*** Opening of MATERIALS PROVIDED ***
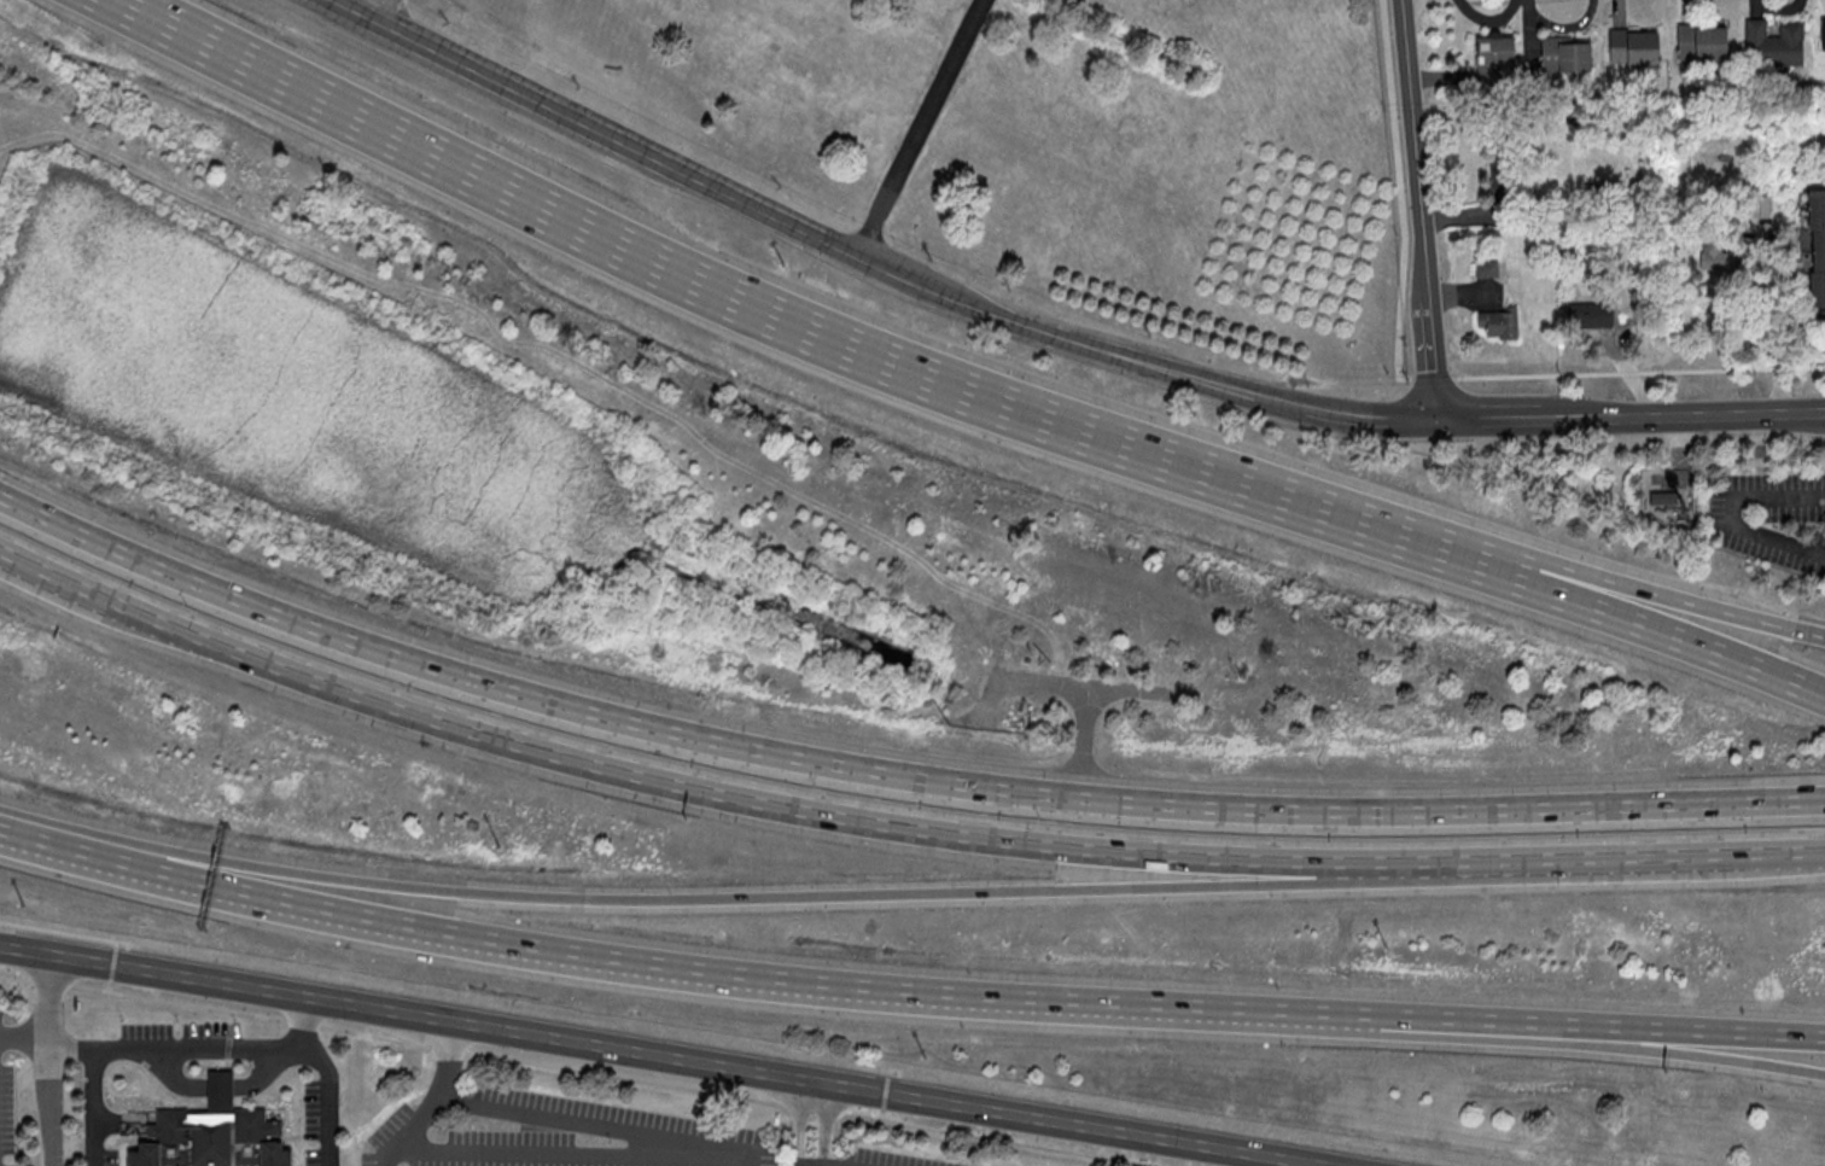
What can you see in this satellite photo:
road: (383, 10)
building: (1823, 35)
building: (1703, 41)
building: (1774, 43)
building: (1635, 47)
building: (1495, 54)
building: (1567, 54)
road: (920, 128)
road: (1423, 213)
road: (810, 234)
building: (1817, 248)
building: (1716, 256)
building: (1487, 268)
building: (1591, 315)
building: (1500, 322)
road: (810, 331)
road: (1772, 331)
road: (1375, 420)
road: (1634, 421)
traffic signals: (1443, 426)
building: (1666, 500)
road: (1679, 604)
road: (108, 620)
road: (1677, 640)
road: (1089, 685)
road: (526, 694)
road: (1083, 741)
road: (692, 789)
road: (1451, 809)
road: (1668, 854)
road: (1466, 860)
road: (909, 894)
road: (671, 970)
road: (1590, 1030)
road: (25, 1032)
road: (312, 1040)
road: (1591, 1042)
road: (184, 1051)
road: (662, 1056)
road: (52, 1060)
building: (224, 1087)
road: (215, 1089)
road: (94, 1093)
road: (432, 1101)
road: (544, 1116)
road: (331, 1123)
road: (823, 1124)
building: (209, 1141)
road: (95, 1151)
road: (701, 1153)
road: (518, 1154)

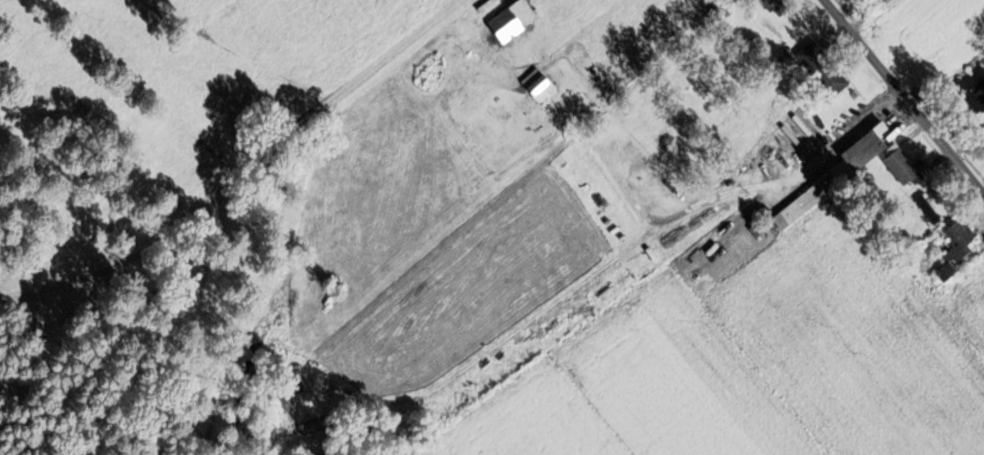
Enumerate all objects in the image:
building: (775, 6)
building: (515, 20)
building: (824, 69)
building: (540, 84)
building: (977, 97)
road: (903, 98)
building: (850, 173)
building: (928, 210)
building: (958, 248)

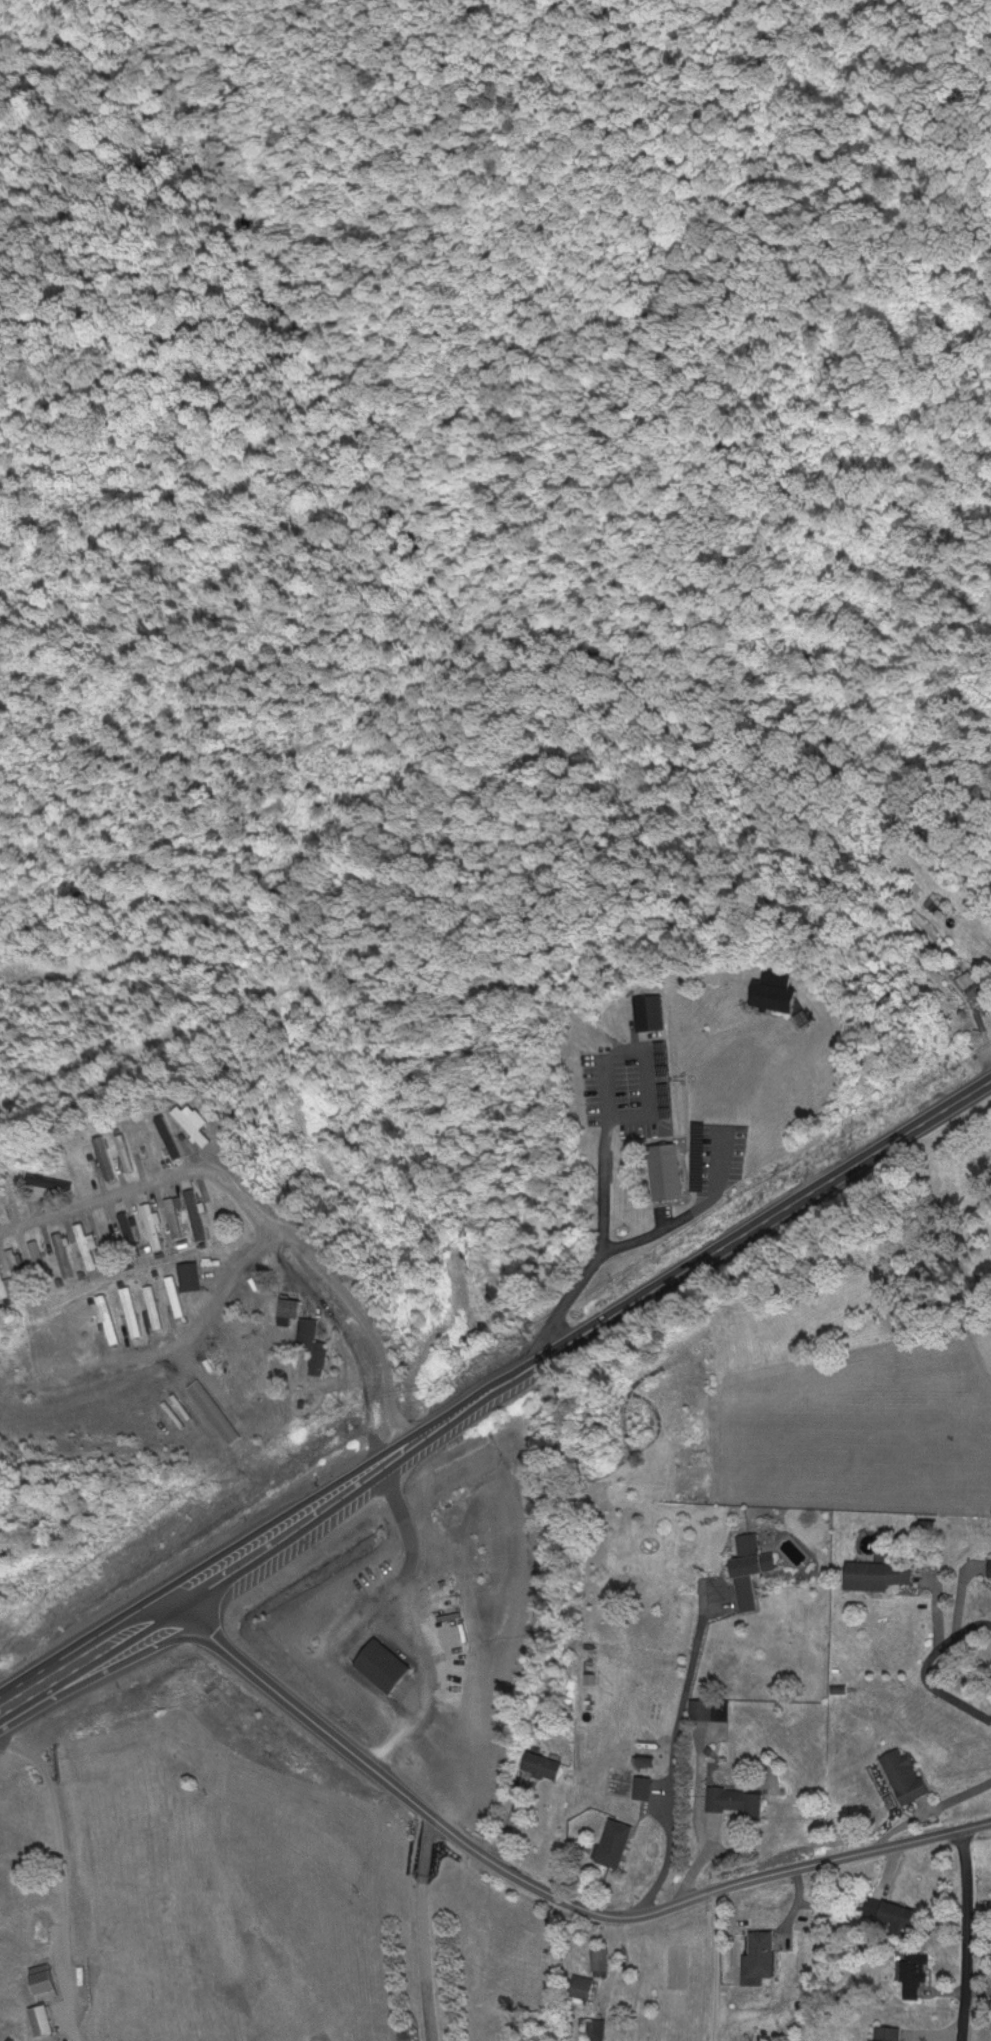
*** Close of MATERIALS PROVIDED ***
▶ PROMPT: From the first line to the last, copy the listing above exactly, dropping all images.

▶ ANSWER TO THE EXERCISE:
What can you see in this satellite photo:
road: (383, 10)
building: (1823, 35)
building: (1703, 41)
building: (1774, 43)
building: (1635, 47)
building: (1495, 54)
building: (1567, 54)
road: (920, 128)
road: (1423, 213)
road: (810, 234)
building: (1817, 248)
building: (1716, 256)
building: (1487, 268)
building: (1591, 315)
building: (1500, 322)
road: (810, 331)
road: (1772, 331)
road: (1375, 420)
road: (1634, 421)
traffic signals: (1443, 426)
building: (1666, 500)
road: (1679, 604)
road: (108, 620)
road: (1677, 640)
road: (1089, 685)
road: (526, 694)
road: (1083, 741)
road: (692, 789)
road: (1451, 809)
road: (1668, 854)
road: (1466, 860)
road: (909, 894)
road: (671, 970)
road: (1590, 1030)
road: (25, 1032)
road: (312, 1040)
road: (1591, 1042)
road: (184, 1051)
road: (662, 1056)
road: (52, 1060)
building: (224, 1087)
road: (215, 1089)
road: (94, 1093)
road: (432, 1101)
road: (544, 1116)
road: (331, 1123)
road: (823, 1124)
building: (209, 1141)
road: (95, 1151)
road: (701, 1153)
road: (518, 1154)

Enumerate all objects in the image:
building: (775, 6)
building: (515, 20)
building: (824, 69)
building: (540, 84)
building: (977, 97)
road: (903, 98)
building: (850, 173)
building: (928, 210)
building: (958, 248)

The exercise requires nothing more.